__What the exercise asks__
Beginning with the line that contains "purple brick D9:F9", copy each remaining line of the data below exactly.
:: Provided data ::
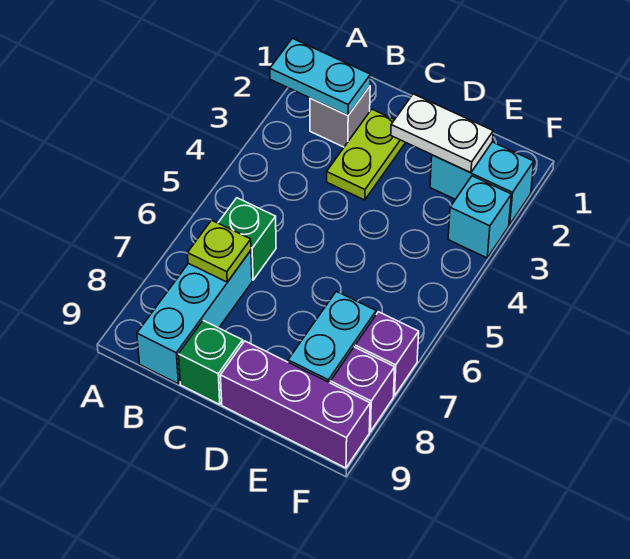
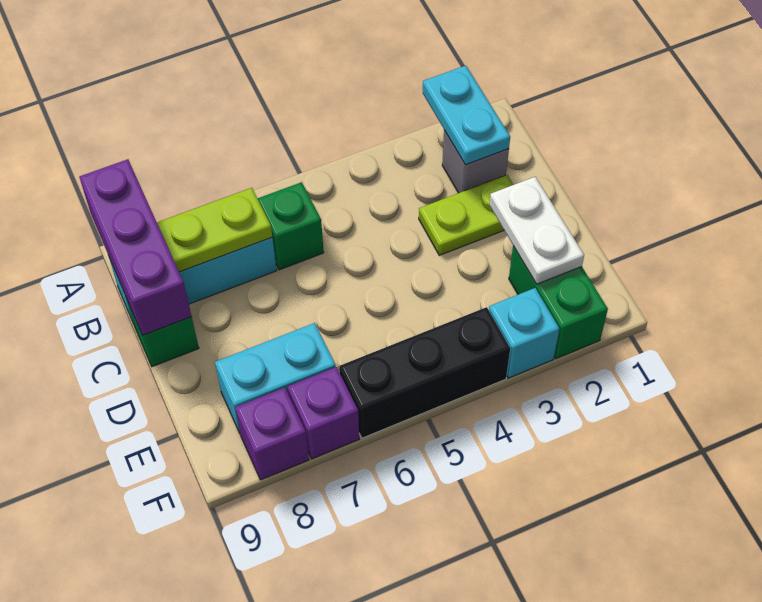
lime plate B7 level 2 -> lime plate B7:B8 level 2
purple brick D9:F9 level 1 -> purple brick A9:C9 level 2
cyan brick E2:F2 level 1 -> green brick E2:F2 level 1
none -> black brick F4:F6 level 1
:::
__Written reply__
purple brick D9:F9 level 1 -> purple brick A9:C9 level 2
cyan brick E2:F2 level 1 -> green brick E2:F2 level 1
none -> black brick F4:F6 level 1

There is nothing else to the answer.